- Extracted records -
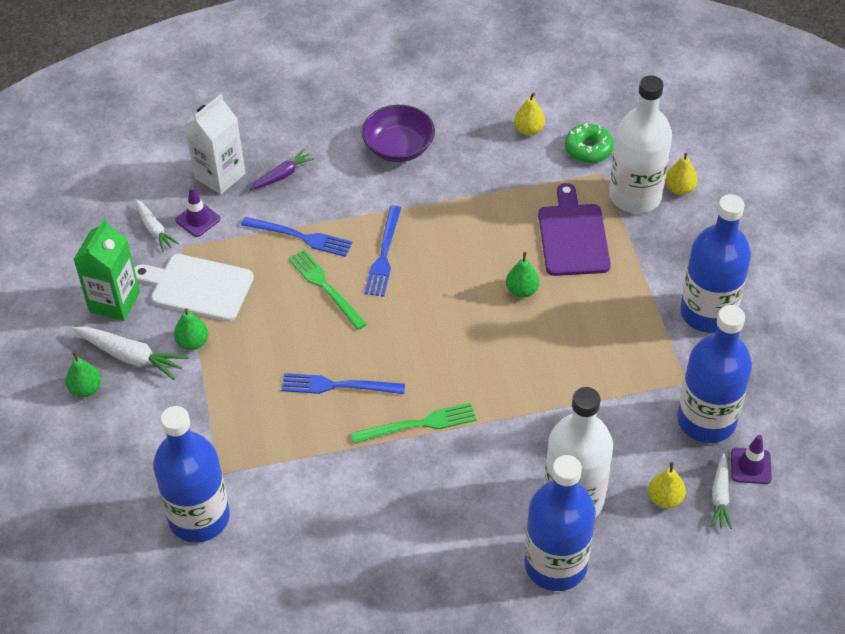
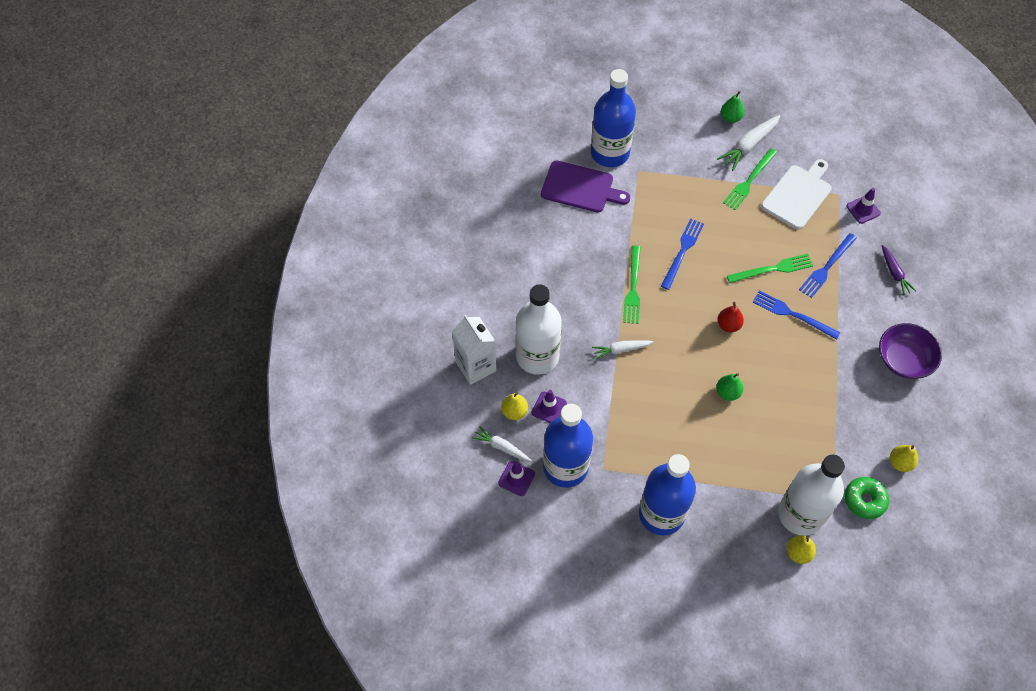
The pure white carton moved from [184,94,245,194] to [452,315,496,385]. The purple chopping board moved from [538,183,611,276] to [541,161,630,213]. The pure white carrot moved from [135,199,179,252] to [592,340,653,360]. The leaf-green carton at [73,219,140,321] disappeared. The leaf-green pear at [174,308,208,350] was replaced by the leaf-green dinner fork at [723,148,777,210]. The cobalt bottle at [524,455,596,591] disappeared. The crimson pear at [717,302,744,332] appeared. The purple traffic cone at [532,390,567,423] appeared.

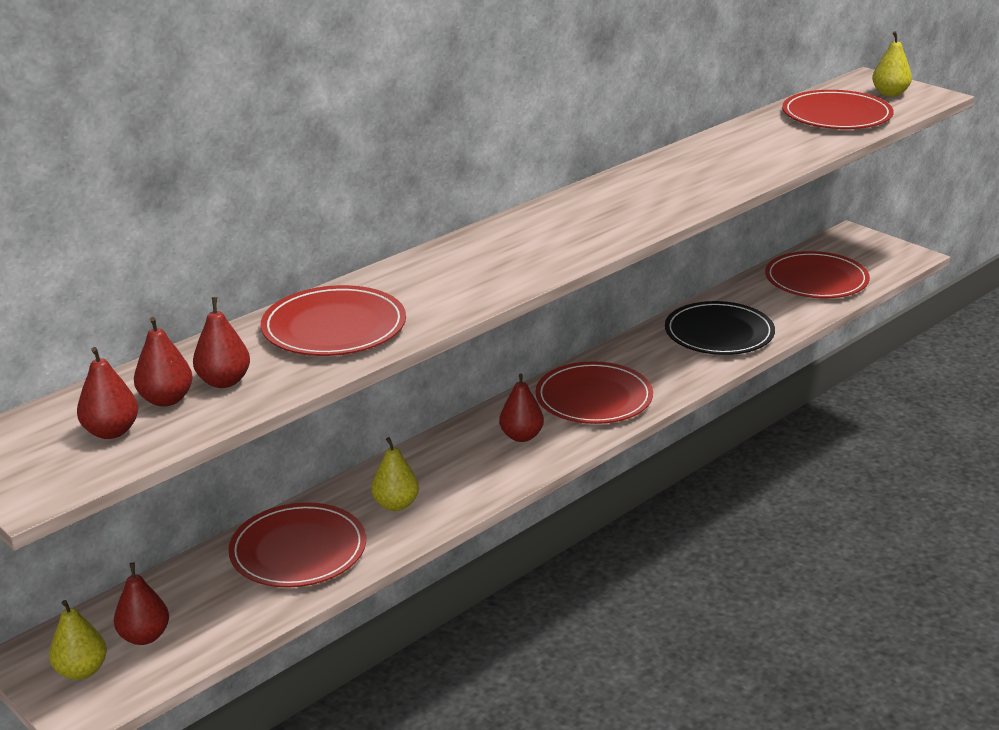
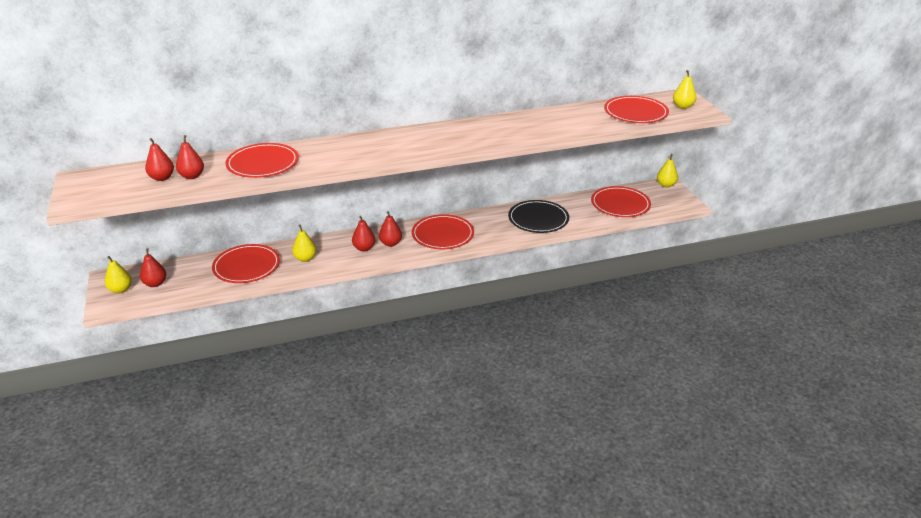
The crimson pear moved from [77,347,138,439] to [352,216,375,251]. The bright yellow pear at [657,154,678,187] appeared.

==

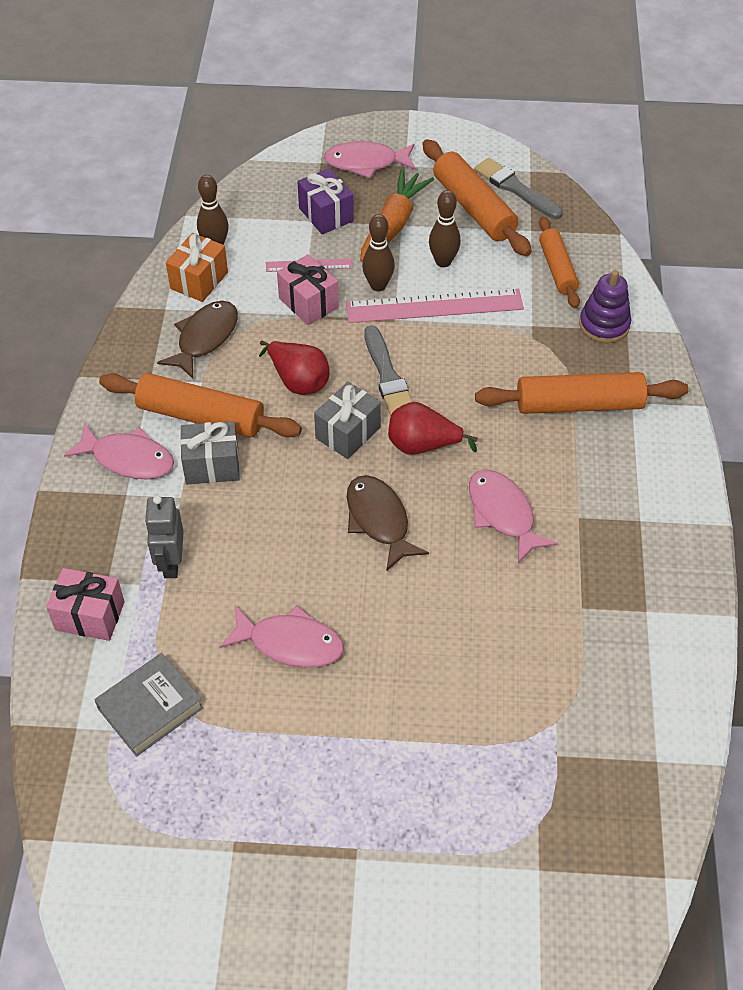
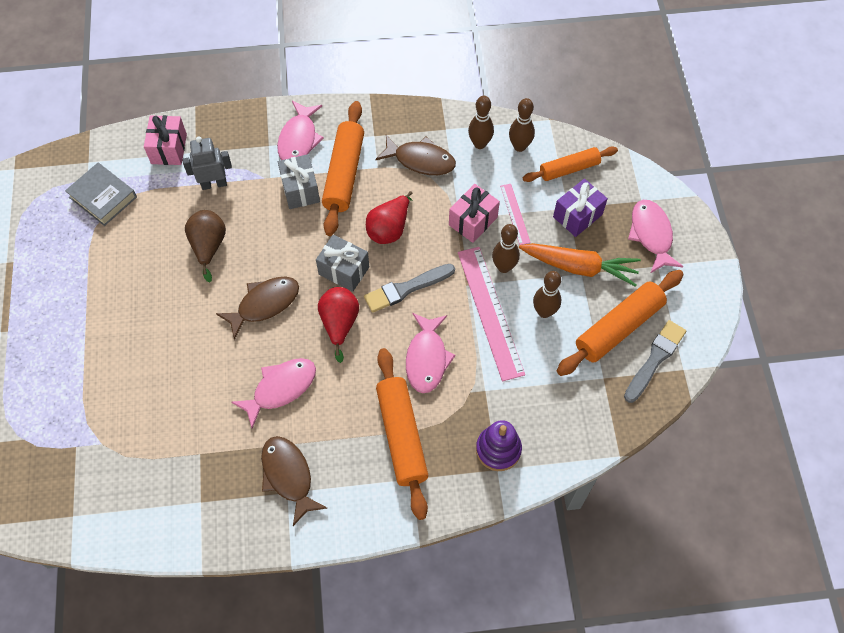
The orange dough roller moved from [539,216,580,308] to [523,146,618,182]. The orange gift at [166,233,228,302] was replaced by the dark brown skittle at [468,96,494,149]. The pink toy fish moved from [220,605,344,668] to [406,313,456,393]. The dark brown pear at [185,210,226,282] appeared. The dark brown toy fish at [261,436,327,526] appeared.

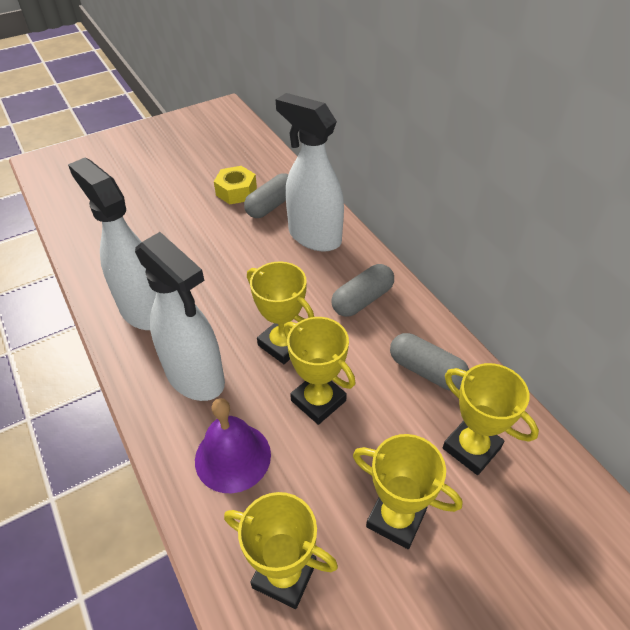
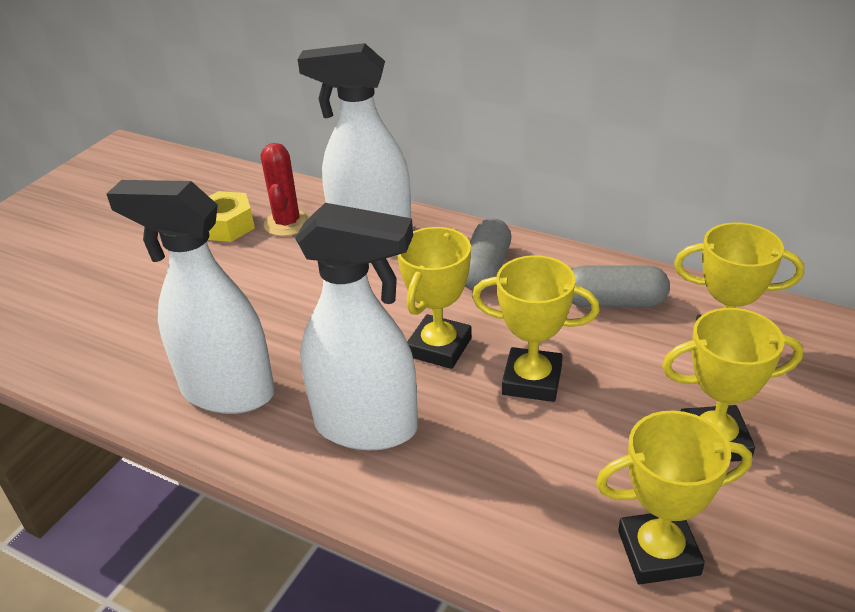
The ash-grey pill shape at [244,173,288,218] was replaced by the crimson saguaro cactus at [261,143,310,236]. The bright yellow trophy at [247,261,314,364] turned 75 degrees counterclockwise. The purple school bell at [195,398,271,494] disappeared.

- Task directions -
Out of the material above, gather each line where "bright" appears.

- Task answer -
The crimson pear moved from [77,347,138,439] to [352,216,375,251]. The bright yellow pear at [657,154,678,187] appeared.
The ash-grey pill shape at [244,173,288,218] was replaced by the crimson saguaro cactus at [261,143,310,236]. The bright yellow trophy at [247,261,314,364] turned 75 degrees counterclockwise. The purple school bell at [195,398,271,494] disappeared.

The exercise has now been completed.